What the task requires: Give the data again exactly as written, skipping any pictures.

Items from a data source
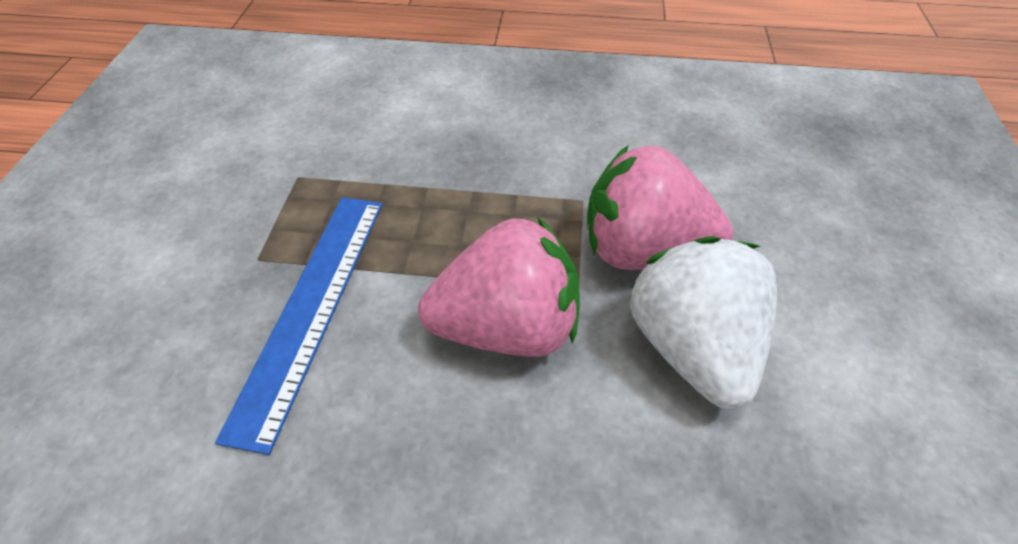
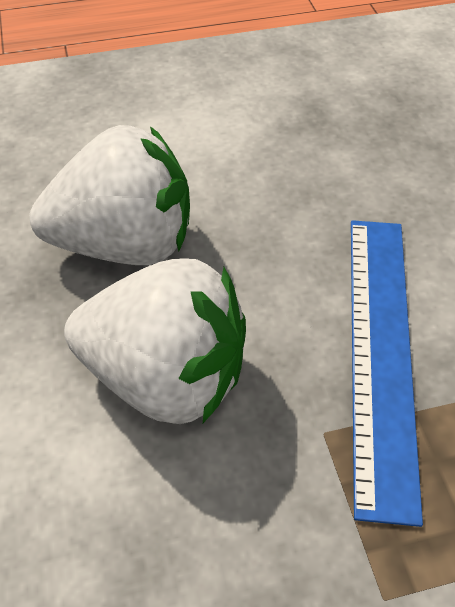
pink strawberry: 2 -> 0
white strawberry: 1 -> 2

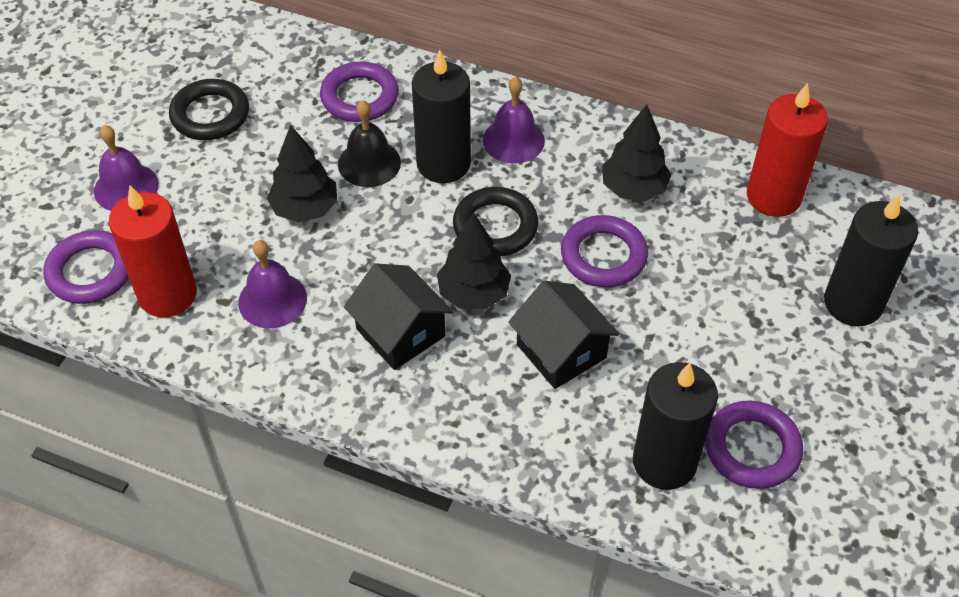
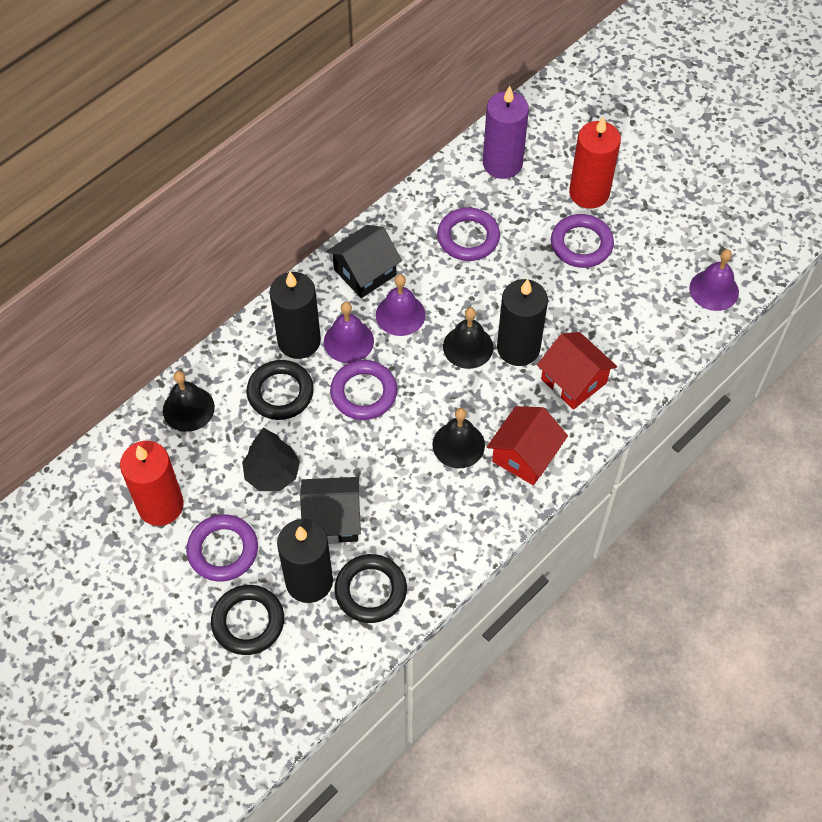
black bell: 1 -> 3
black ring: 2 -> 3
black tree: 3 -> 1
purple candle: 0 -> 1
red house: 0 -> 2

Output:
pink strawberry: 2 -> 0
white strawberry: 1 -> 2

black bell: 1 -> 3
black ring: 2 -> 3
black tree: 3 -> 1
purple candle: 0 -> 1
red house: 0 -> 2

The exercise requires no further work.